* [Try it]
I need the lines from the one holding "SW1: button (GND, LIGHT)" to the last line of the data below repeated exactly, both included, without pictures.

* [Extracted data]
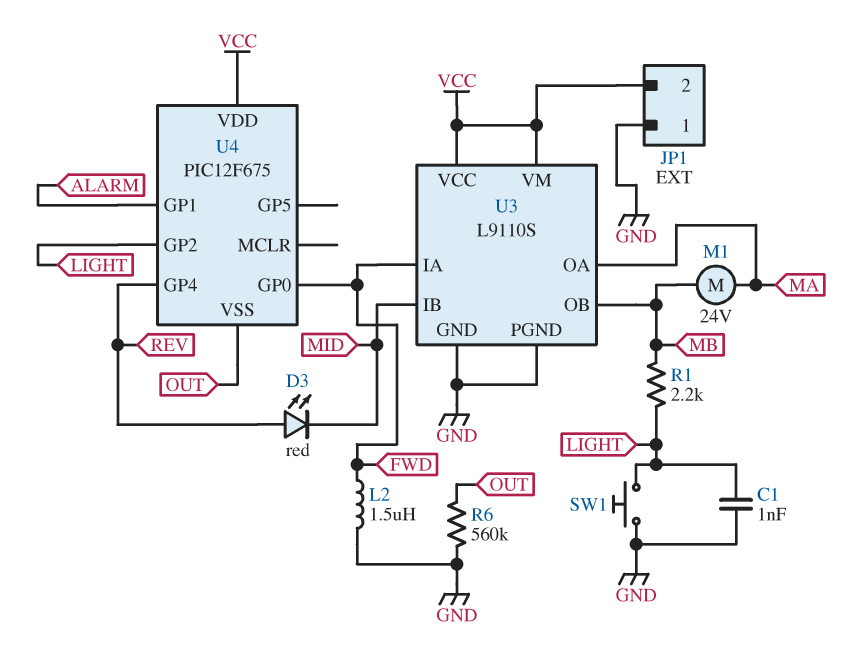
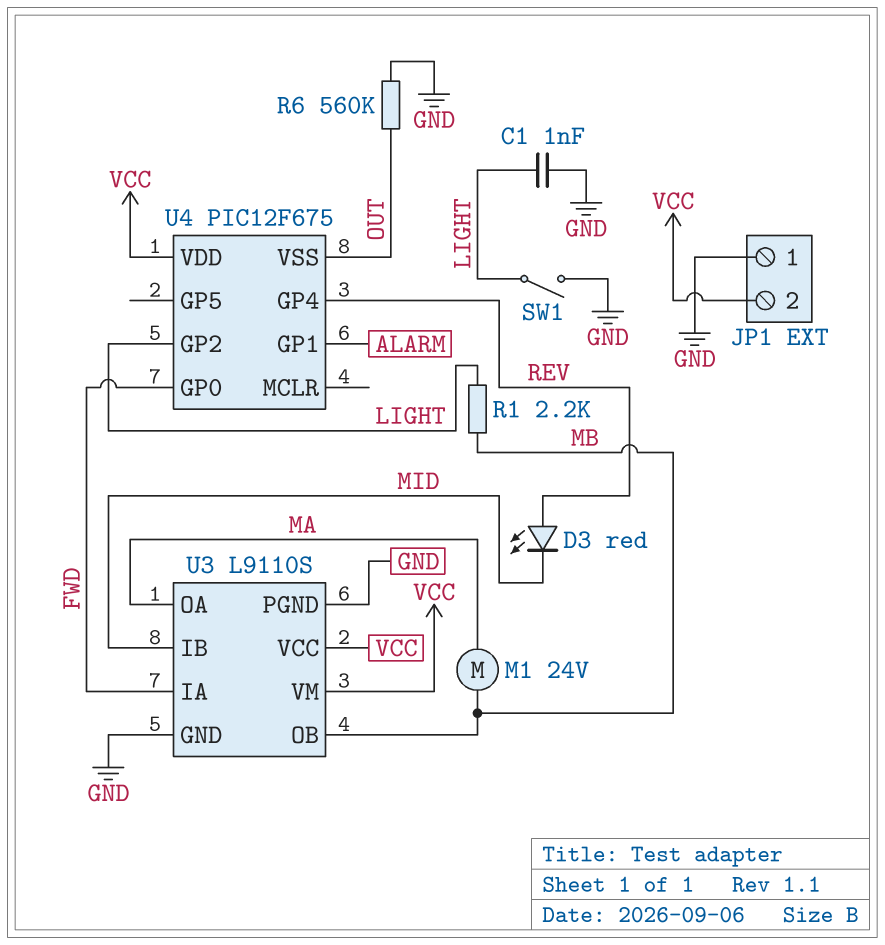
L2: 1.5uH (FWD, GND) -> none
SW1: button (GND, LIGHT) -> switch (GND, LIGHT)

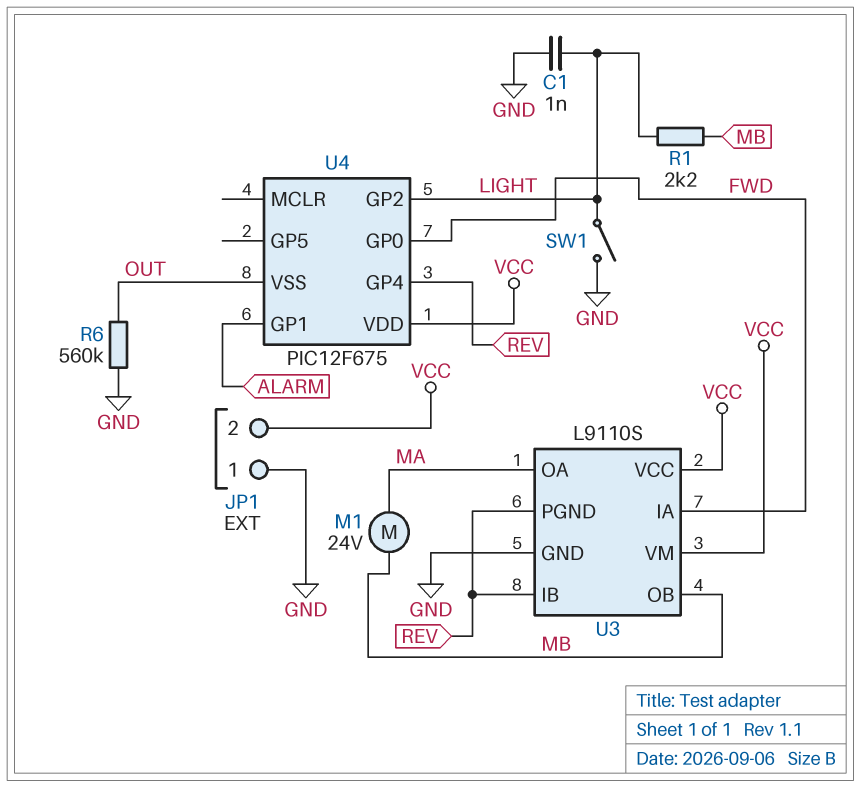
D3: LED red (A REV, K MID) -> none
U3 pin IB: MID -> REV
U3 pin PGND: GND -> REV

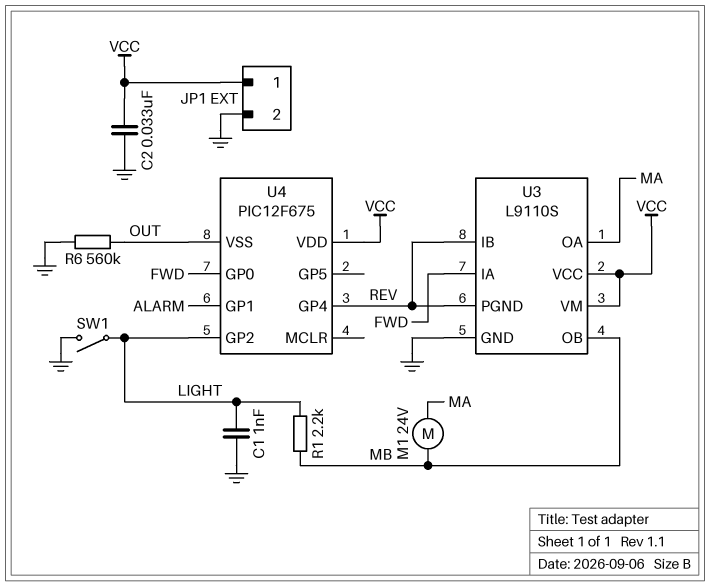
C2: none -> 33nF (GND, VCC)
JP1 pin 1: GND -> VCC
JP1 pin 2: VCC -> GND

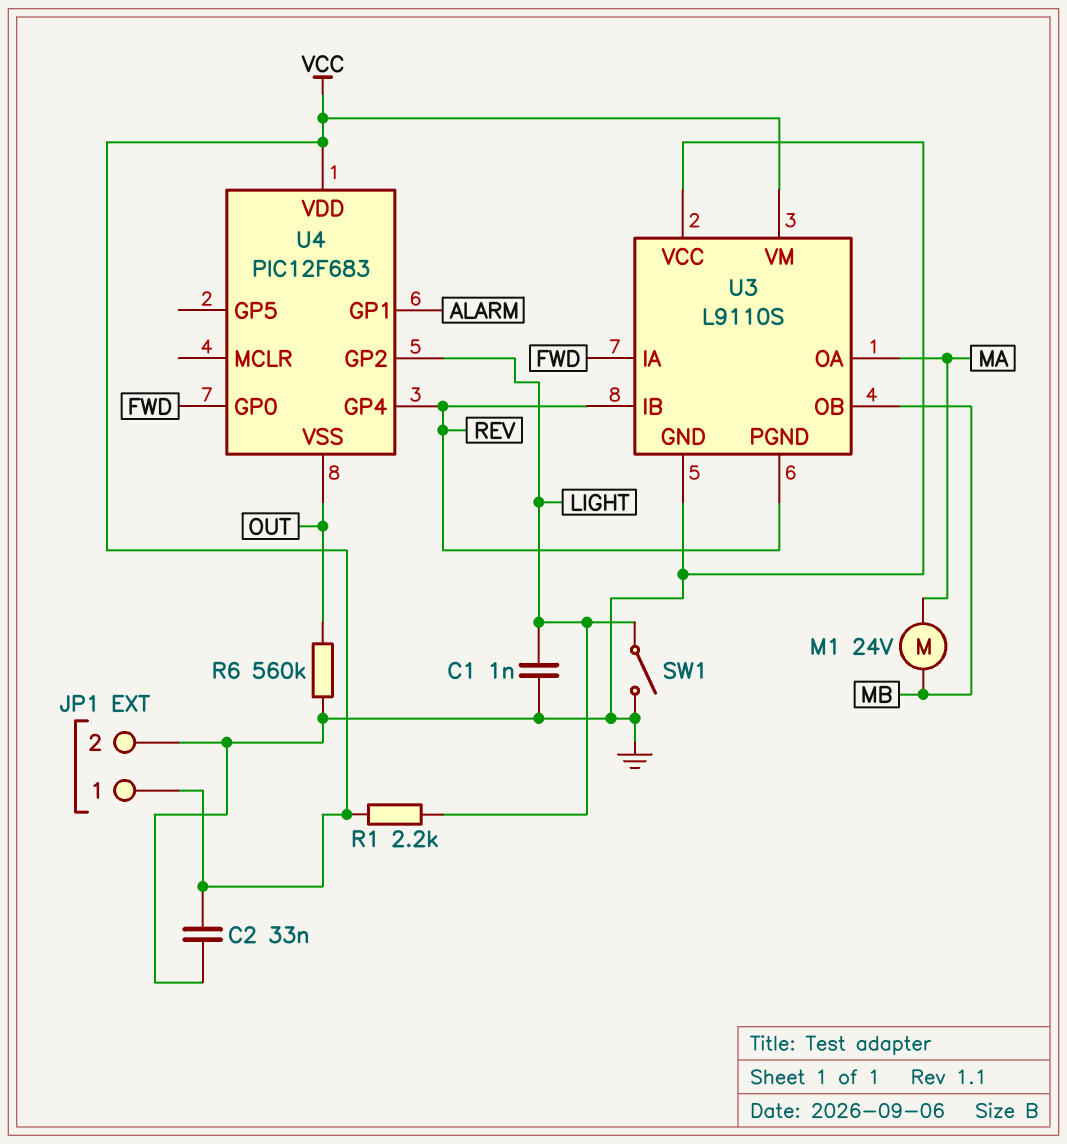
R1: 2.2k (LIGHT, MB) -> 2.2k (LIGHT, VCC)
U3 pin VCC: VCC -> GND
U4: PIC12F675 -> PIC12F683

* [Written reply]
SW1: button (GND, LIGHT) -> switch (GND, LIGHT)

D3: LED red (A REV, K MID) -> none
U3 pin IB: MID -> REV
U3 pin PGND: GND -> REV

C2: none -> 33nF (GND, VCC)
JP1 pin 1: GND -> VCC
JP1 pin 2: VCC -> GND

R1: 2.2k (LIGHT, MB) -> 2.2k (LIGHT, VCC)
U3 pin VCC: VCC -> GND
U4: PIC12F675 -> PIC12F683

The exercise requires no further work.